(RECORDS FOR PROCESSING):
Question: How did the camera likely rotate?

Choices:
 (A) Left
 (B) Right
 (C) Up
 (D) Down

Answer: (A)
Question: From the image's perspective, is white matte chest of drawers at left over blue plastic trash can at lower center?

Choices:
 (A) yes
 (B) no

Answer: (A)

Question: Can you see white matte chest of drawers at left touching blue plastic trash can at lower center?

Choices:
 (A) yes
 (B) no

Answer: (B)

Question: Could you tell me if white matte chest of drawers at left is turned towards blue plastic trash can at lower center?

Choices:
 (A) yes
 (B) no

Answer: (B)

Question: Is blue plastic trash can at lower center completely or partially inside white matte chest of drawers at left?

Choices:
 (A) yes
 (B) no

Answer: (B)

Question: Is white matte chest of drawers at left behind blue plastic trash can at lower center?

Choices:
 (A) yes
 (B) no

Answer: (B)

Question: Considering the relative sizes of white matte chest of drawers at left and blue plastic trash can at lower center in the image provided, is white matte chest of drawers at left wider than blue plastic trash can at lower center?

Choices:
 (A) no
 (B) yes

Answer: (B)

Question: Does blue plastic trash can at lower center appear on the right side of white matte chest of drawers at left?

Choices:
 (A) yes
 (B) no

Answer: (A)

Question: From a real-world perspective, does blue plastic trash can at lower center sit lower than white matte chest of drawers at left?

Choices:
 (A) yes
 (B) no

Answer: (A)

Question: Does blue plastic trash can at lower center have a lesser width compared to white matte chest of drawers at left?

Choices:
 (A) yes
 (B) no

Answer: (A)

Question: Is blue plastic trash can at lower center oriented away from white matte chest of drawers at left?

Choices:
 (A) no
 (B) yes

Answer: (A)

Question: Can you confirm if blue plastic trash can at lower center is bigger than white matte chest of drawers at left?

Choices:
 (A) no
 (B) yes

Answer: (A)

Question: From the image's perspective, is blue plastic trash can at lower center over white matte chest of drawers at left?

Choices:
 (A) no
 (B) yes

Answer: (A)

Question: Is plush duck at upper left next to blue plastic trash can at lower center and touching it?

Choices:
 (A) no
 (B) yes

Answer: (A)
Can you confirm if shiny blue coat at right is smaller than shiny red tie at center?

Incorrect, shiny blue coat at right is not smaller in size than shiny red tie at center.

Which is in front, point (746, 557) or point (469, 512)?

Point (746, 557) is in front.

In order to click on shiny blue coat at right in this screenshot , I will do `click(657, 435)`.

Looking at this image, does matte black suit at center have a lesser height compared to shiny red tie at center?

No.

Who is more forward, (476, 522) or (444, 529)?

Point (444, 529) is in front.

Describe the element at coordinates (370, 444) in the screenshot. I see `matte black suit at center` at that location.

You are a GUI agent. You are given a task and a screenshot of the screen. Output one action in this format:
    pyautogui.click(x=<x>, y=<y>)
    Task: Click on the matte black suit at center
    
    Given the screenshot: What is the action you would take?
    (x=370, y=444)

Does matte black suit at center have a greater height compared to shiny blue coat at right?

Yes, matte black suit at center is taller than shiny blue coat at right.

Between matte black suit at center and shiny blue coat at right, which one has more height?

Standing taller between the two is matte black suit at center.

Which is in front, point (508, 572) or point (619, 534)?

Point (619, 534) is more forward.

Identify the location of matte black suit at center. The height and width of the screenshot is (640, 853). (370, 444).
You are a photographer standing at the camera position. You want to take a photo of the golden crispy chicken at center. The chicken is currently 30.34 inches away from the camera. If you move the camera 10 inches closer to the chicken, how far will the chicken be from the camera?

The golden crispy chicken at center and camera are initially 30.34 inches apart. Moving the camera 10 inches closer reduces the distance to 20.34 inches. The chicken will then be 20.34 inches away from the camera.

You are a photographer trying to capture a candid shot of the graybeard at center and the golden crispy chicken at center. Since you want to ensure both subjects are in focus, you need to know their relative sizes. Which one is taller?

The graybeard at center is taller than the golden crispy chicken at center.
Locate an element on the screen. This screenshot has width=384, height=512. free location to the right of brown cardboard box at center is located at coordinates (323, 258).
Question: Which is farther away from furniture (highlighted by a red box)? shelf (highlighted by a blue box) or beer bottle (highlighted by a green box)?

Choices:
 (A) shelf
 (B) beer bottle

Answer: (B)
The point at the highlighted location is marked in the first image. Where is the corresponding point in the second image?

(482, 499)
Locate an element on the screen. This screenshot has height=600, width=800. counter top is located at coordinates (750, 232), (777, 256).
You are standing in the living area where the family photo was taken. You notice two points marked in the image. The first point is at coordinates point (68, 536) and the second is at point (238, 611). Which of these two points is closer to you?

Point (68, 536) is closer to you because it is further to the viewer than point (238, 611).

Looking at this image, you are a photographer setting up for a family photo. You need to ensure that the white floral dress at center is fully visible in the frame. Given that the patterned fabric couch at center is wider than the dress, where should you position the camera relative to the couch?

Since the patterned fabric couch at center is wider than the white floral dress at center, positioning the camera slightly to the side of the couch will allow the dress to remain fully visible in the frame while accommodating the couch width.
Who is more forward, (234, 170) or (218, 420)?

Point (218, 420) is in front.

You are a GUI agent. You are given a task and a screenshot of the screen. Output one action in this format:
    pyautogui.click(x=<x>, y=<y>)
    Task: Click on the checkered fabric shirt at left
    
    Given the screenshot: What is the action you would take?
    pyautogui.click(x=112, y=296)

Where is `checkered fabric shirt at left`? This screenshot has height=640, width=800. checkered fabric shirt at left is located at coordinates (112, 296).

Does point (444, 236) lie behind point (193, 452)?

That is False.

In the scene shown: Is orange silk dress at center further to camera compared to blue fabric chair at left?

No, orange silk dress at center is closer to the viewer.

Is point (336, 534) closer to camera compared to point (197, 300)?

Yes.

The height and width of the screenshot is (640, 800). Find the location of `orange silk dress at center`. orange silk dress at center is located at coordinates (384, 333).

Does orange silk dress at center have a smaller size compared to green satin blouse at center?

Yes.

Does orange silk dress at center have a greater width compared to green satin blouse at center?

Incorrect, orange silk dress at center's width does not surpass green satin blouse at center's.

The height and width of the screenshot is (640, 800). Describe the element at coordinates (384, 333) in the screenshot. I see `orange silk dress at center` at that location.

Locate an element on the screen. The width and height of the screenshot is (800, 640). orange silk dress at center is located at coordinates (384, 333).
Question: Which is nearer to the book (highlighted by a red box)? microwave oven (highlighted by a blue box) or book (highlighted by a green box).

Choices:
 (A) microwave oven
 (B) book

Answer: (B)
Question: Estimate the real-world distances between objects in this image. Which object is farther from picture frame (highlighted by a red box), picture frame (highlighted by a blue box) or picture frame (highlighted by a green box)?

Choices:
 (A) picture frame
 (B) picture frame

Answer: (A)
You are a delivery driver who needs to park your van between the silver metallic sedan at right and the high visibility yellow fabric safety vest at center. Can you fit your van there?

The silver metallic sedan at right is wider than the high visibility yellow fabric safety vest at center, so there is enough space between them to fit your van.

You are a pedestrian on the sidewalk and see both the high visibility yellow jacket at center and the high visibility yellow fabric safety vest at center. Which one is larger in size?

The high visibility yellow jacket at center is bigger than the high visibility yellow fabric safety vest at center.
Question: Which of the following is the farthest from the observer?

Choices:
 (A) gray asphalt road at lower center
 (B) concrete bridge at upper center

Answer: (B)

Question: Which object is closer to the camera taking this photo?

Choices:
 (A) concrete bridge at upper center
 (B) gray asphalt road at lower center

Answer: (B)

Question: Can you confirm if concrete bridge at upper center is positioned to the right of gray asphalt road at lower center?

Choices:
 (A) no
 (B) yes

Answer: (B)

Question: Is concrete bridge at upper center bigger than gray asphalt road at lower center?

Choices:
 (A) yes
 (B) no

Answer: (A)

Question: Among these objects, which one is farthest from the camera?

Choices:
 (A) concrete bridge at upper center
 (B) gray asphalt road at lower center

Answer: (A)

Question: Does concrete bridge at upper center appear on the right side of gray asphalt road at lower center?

(PROBLEM DESCRIPTION): Rewrite the lines above, replacing each occurrence of "blue plastic trash can" with "blue plastic bin" and leaving everything else unchanged.

(TASK RESPONSE):
Question: How did the camera likely rotate?

Choices:
 (A) Left
 (B) Right
 (C) Up
 (D) Down

Answer: (A)
Question: From the image's perspective, is white matte chest of drawers at left over blue plastic bin at lower center?

Choices:
 (A) yes
 (B) no

Answer: (A)

Question: Can you see white matte chest of drawers at left touching blue plastic bin at lower center?

Choices:
 (A) yes
 (B) no

Answer: (B)

Question: Could you tell me if white matte chest of drawers at left is turned towards blue plastic bin at lower center?

Choices:
 (A) yes
 (B) no

Answer: (B)

Question: Is blue plastic bin at lower center completely or partially inside white matte chest of drawers at left?

Choices:
 (A) yes
 (B) no

Answer: (B)

Question: Is white matte chest of drawers at left behind blue plastic bin at lower center?

Choices:
 (A) yes
 (B) no

Answer: (B)

Question: Considering the relative sizes of white matte chest of drawers at left and blue plastic bin at lower center in the image provided, is white matte chest of drawers at left wider than blue plastic bin at lower center?

Choices:
 (A) no
 (B) yes

Answer: (B)

Question: Does blue plastic bin at lower center appear on the right side of white matte chest of drawers at left?

Choices:
 (A) yes
 (B) no

Answer: (A)

Question: From a real-world perspective, does blue plastic bin at lower center sit lower than white matte chest of drawers at left?

Choices:
 (A) yes
 (B) no

Answer: (A)

Question: Does blue plastic bin at lower center have a lesser width compared to white matte chest of drawers at left?

Choices:
 (A) yes
 (B) no

Answer: (A)

Question: Is blue plastic bin at lower center oriented away from white matte chest of drawers at left?

Choices:
 (A) no
 (B) yes

Answer: (A)

Question: Can you confirm if blue plastic bin at lower center is bigger than white matte chest of drawers at left?

Choices:
 (A) no
 (B) yes

Answer: (A)

Question: From the image's perspective, is blue plastic bin at lower center over white matte chest of drawers at left?

Choices:
 (A) no
 (B) yes

Answer: (A)

Question: Is plush duck at upper left next to blue plastic bin at lower center and touching it?

Choices:
 (A) no
 (B) yes

Answer: (A)
Can you confirm if shiny blue coat at right is smaller than shiny red tie at center?

Incorrect, shiny blue coat at right is not smaller in size than shiny red tie at center.

Which is in front, point (746, 557) or point (469, 512)?

Point (746, 557) is in front.

In order to click on shiny blue coat at right in this screenshot , I will do `click(657, 435)`.

Looking at this image, does matte black suit at center have a lesser height compared to shiny red tie at center?

No.

Who is more forward, (476, 522) or (444, 529)?

Point (444, 529) is in front.

Describe the element at coordinates (370, 444) in the screenshot. I see `matte black suit at center` at that location.

You are a GUI agent. You are given a task and a screenshot of the screen. Output one action in this format:
    pyautogui.click(x=<x>, y=<y>)
    Task: Click on the matte black suit at center
    
    Given the screenshot: What is the action you would take?
    (x=370, y=444)

Does matte black suit at center have a greater height compared to shiny blue coat at right?

Yes, matte black suit at center is taller than shiny blue coat at right.

Between matte black suit at center and shiny blue coat at right, which one has more height?

Standing taller between the two is matte black suit at center.

Which is in front, point (508, 572) or point (619, 534)?

Point (619, 534) is more forward.

Identify the location of matte black suit at center. The height and width of the screenshot is (640, 853). (370, 444).
You are a photographer standing at the camera position. You want to take a photo of the golden crispy chicken at center. The chicken is currently 30.34 inches away from the camera. If you move the camera 10 inches closer to the chicken, how far will the chicken be from the camera?

The golden crispy chicken at center and camera are initially 30.34 inches apart. Moving the camera 10 inches closer reduces the distance to 20.34 inches. The chicken will then be 20.34 inches away from the camera.

You are a photographer trying to capture a candid shot of the graybeard at center and the golden crispy chicken at center. Since you want to ensure both subjects are in focus, you need to know their relative sizes. Which one is taller?

The graybeard at center is taller than the golden crispy chicken at center.
Locate an element on the screen. This screenshot has width=384, height=512. free location to the right of brown cardboard box at center is located at coordinates (323, 258).
Question: Which is farther away from furniture (highlighted by a red box)? shelf (highlighted by a blue box) or beer bottle (highlighted by a green box)?

Choices:
 (A) shelf
 (B) beer bottle

Answer: (B)
The point at the highlighted location is marked in the first image. Where is the corresponding point in the second image?

(482, 499)
Locate an element on the screen. This screenshot has height=600, width=800. counter top is located at coordinates (750, 232), (777, 256).
You are standing in the living area where the family photo was taken. You notice two points marked in the image. The first point is at coordinates point (68, 536) and the second is at point (238, 611). Which of these two points is closer to you?

Point (68, 536) is closer to you because it is further to the viewer than point (238, 611).

Looking at this image, you are a photographer setting up for a family photo. You need to ensure that the white floral dress at center is fully visible in the frame. Given that the patterned fabric couch at center is wider than the dress, where should you position the camera relative to the couch?

Since the patterned fabric couch at center is wider than the white floral dress at center, positioning the camera slightly to the side of the couch will allow the dress to remain fully visible in the frame while accommodating the couch width.
Who is more forward, (234, 170) or (218, 420)?

Point (218, 420) is in front.

You are a GUI agent. You are given a task and a screenshot of the screen. Output one action in this format:
    pyautogui.click(x=<x>, y=<y>)
    Task: Click on the checkered fabric shirt at left
    
    Given the screenshot: What is the action you would take?
    pyautogui.click(x=112, y=296)

Where is `checkered fabric shirt at left`? This screenshot has height=640, width=800. checkered fabric shirt at left is located at coordinates (112, 296).

Does point (444, 236) lie behind point (193, 452)?

That is False.

In the scene shown: Is orange silk dress at center further to camera compared to blue fabric chair at left?

No, orange silk dress at center is closer to the viewer.

Is point (336, 534) closer to camera compared to point (197, 300)?

Yes.

The height and width of the screenshot is (640, 800). Find the location of `orange silk dress at center`. orange silk dress at center is located at coordinates (384, 333).

Does orange silk dress at center have a smaller size compared to green satin blouse at center?

Yes.

Does orange silk dress at center have a greater width compared to green satin blouse at center?

Incorrect, orange silk dress at center's width does not surpass green satin blouse at center's.

The height and width of the screenshot is (640, 800). Describe the element at coordinates (384, 333) in the screenshot. I see `orange silk dress at center` at that location.

Locate an element on the screen. The width and height of the screenshot is (800, 640). orange silk dress at center is located at coordinates (384, 333).
Question: Which is nearer to the book (highlighted by a red box)? microwave oven (highlighted by a blue box) or book (highlighted by a green box).

Choices:
 (A) microwave oven
 (B) book

Answer: (B)
Question: Estimate the real-world distances between objects in this image. Which object is farther from picture frame (highlighted by a red box), picture frame (highlighted by a blue box) or picture frame (highlighted by a green box)?

Choices:
 (A) picture frame
 (B) picture frame

Answer: (A)
You are a delivery driver who needs to park your van between the silver metallic sedan at right and the high visibility yellow fabric safety vest at center. Can you fit your van there?

The silver metallic sedan at right is wider than the high visibility yellow fabric safety vest at center, so there is enough space between them to fit your van.

You are a pedestrian on the sidewalk and see both the high visibility yellow jacket at center and the high visibility yellow fabric safety vest at center. Which one is larger in size?

The high visibility yellow jacket at center is bigger than the high visibility yellow fabric safety vest at center.
Question: Which of the following is the farthest from the observer?

Choices:
 (A) gray asphalt road at lower center
 (B) concrete bridge at upper center

Answer: (B)

Question: Which object is closer to the camera taking this photo?

Choices:
 (A) concrete bridge at upper center
 (B) gray asphalt road at lower center

Answer: (B)

Question: Can you confirm if concrete bridge at upper center is positioned to the right of gray asphalt road at lower center?

Choices:
 (A) no
 (B) yes

Answer: (B)

Question: Is concrete bridge at upper center bigger than gray asphalt road at lower center?

Choices:
 (A) yes
 (B) no

Answer: (A)

Question: Among these objects, which one is farthest from the camera?

Choices:
 (A) concrete bridge at upper center
 (B) gray asphalt road at lower center

Answer: (A)

Question: Does concrete bridge at upper center appear on the right side of gray asphalt road at lower center?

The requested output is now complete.